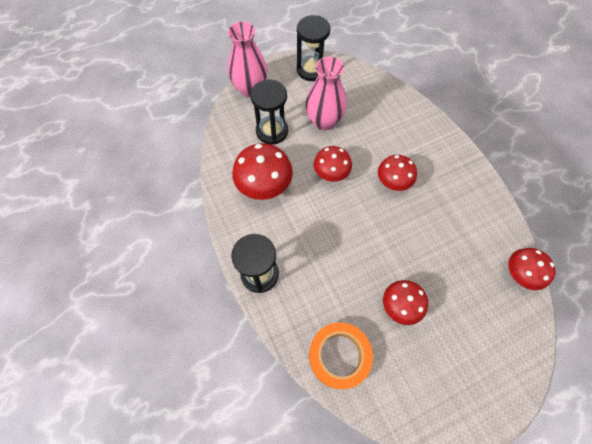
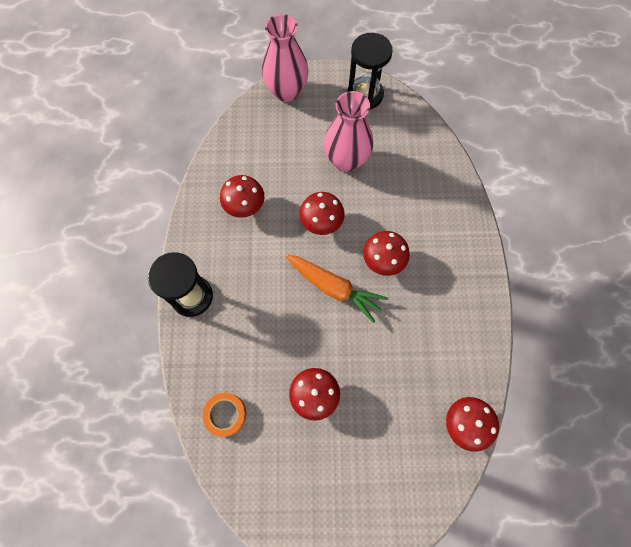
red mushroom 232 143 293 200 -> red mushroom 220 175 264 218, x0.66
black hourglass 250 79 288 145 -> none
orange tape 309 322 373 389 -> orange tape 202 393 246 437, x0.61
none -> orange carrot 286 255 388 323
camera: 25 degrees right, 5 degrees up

::::

WHAT IS BEING ASKED.
Every line from the one containing "none -> orange carrot 286 255 388 323" through the end of the entries above must be echoed exactly, with both ends kept.

RESPONSE AREA.
none -> orange carrot 286 255 388 323
camera: 25 degrees right, 5 degrees up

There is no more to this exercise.